(Scene change data)
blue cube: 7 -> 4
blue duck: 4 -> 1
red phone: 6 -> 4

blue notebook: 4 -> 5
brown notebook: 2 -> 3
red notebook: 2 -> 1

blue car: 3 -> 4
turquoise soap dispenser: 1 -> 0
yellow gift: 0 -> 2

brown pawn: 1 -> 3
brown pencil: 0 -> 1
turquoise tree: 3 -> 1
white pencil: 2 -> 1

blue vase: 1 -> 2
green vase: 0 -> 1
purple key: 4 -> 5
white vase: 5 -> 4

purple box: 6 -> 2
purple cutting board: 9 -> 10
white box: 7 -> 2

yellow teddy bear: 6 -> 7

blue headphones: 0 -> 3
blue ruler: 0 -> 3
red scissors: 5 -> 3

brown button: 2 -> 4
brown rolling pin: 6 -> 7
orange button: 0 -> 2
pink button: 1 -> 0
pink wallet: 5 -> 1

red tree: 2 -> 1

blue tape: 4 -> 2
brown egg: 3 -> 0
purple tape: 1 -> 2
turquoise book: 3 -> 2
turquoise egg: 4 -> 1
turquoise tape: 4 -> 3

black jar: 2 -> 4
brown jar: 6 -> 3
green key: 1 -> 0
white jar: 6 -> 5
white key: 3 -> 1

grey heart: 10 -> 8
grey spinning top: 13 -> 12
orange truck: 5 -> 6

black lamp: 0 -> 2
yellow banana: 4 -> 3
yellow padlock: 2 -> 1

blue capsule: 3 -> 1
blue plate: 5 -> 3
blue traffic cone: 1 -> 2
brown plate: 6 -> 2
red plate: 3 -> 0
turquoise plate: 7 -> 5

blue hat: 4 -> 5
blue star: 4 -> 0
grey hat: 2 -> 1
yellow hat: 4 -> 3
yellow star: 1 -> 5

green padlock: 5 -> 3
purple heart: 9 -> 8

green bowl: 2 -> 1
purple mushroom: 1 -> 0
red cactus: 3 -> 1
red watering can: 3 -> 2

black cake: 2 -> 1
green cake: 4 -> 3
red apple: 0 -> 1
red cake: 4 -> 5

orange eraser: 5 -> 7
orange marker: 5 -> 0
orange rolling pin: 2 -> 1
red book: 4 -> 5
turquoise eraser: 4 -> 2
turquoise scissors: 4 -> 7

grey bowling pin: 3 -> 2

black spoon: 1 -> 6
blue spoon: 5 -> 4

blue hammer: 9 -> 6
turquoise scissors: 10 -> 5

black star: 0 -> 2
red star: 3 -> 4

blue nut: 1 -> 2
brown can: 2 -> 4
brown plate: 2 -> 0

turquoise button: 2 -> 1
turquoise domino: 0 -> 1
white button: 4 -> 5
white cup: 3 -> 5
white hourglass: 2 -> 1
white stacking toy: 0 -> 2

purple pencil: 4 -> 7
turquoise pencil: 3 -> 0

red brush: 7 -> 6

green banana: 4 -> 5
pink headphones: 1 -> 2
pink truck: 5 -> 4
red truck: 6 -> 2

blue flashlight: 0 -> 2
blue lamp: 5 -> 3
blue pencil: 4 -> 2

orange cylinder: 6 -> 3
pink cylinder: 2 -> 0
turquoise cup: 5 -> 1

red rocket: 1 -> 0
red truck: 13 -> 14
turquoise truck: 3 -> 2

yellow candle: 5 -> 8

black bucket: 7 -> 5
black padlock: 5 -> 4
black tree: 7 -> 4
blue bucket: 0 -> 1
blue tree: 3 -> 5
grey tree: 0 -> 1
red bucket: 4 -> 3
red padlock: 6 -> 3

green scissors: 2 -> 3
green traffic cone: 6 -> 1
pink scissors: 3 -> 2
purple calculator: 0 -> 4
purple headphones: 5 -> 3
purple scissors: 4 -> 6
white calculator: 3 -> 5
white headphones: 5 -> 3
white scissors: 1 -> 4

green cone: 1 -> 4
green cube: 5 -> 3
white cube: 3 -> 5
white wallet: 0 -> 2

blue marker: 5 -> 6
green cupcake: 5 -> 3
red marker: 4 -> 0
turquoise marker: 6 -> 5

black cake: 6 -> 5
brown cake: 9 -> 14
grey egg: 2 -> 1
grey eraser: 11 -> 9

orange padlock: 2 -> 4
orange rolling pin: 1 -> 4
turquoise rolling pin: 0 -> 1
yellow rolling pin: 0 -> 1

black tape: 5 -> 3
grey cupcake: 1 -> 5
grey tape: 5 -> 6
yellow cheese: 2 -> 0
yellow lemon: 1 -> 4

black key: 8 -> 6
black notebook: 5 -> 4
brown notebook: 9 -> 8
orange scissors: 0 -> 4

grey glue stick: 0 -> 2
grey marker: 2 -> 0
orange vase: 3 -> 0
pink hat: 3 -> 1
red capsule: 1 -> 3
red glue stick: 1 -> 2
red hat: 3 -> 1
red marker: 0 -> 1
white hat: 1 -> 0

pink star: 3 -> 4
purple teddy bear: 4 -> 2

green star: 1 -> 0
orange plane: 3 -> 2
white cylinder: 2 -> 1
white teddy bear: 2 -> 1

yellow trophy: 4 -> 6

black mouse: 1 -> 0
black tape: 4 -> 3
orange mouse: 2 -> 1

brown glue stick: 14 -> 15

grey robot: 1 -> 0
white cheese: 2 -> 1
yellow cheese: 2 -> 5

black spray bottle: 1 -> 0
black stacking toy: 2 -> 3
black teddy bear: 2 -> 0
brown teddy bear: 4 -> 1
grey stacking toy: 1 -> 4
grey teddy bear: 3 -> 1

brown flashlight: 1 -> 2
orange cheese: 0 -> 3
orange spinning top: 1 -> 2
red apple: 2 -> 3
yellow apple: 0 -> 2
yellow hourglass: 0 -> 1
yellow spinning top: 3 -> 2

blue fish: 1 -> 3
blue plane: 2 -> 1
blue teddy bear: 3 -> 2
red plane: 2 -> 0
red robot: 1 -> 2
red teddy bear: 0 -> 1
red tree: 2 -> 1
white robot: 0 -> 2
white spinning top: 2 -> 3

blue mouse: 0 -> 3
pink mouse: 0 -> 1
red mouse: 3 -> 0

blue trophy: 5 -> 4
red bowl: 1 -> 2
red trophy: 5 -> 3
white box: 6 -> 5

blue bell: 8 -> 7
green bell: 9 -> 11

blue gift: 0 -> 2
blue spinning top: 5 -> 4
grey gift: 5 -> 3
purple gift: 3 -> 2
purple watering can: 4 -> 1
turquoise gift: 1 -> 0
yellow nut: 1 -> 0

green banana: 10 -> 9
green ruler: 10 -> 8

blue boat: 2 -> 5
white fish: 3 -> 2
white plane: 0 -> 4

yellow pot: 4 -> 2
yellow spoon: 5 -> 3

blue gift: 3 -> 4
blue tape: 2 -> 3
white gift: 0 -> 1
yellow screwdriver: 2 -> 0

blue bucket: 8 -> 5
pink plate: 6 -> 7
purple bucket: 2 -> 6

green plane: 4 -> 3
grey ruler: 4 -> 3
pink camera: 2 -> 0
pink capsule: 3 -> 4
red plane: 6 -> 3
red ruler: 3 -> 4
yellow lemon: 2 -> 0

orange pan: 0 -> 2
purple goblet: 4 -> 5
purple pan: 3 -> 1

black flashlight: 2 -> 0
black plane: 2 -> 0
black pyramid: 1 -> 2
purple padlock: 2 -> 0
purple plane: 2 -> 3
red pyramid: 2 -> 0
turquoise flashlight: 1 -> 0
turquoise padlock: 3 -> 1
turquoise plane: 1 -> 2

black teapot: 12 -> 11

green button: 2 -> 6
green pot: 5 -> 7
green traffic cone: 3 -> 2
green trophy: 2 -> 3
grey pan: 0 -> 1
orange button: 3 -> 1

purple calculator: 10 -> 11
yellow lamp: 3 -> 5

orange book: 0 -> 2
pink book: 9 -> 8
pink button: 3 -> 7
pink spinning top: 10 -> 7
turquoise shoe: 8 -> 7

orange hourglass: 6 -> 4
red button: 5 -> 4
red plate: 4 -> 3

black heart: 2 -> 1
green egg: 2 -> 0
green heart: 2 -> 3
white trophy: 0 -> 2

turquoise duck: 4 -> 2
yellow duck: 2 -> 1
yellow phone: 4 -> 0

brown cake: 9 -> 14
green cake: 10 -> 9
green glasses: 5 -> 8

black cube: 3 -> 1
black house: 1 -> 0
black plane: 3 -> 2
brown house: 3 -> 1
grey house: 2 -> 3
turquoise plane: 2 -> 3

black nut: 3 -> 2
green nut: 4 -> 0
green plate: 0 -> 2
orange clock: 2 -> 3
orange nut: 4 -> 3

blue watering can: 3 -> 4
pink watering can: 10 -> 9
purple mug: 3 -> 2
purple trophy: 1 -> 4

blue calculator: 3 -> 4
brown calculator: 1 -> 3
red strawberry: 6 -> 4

Exercise goal: Using the records above, pull out each line where the word "cheese" occurs.

Task result:
yellow cheese: 2 -> 0
white cheese: 2 -> 1
yellow cheese: 2 -> 5
orange cheese: 0 -> 3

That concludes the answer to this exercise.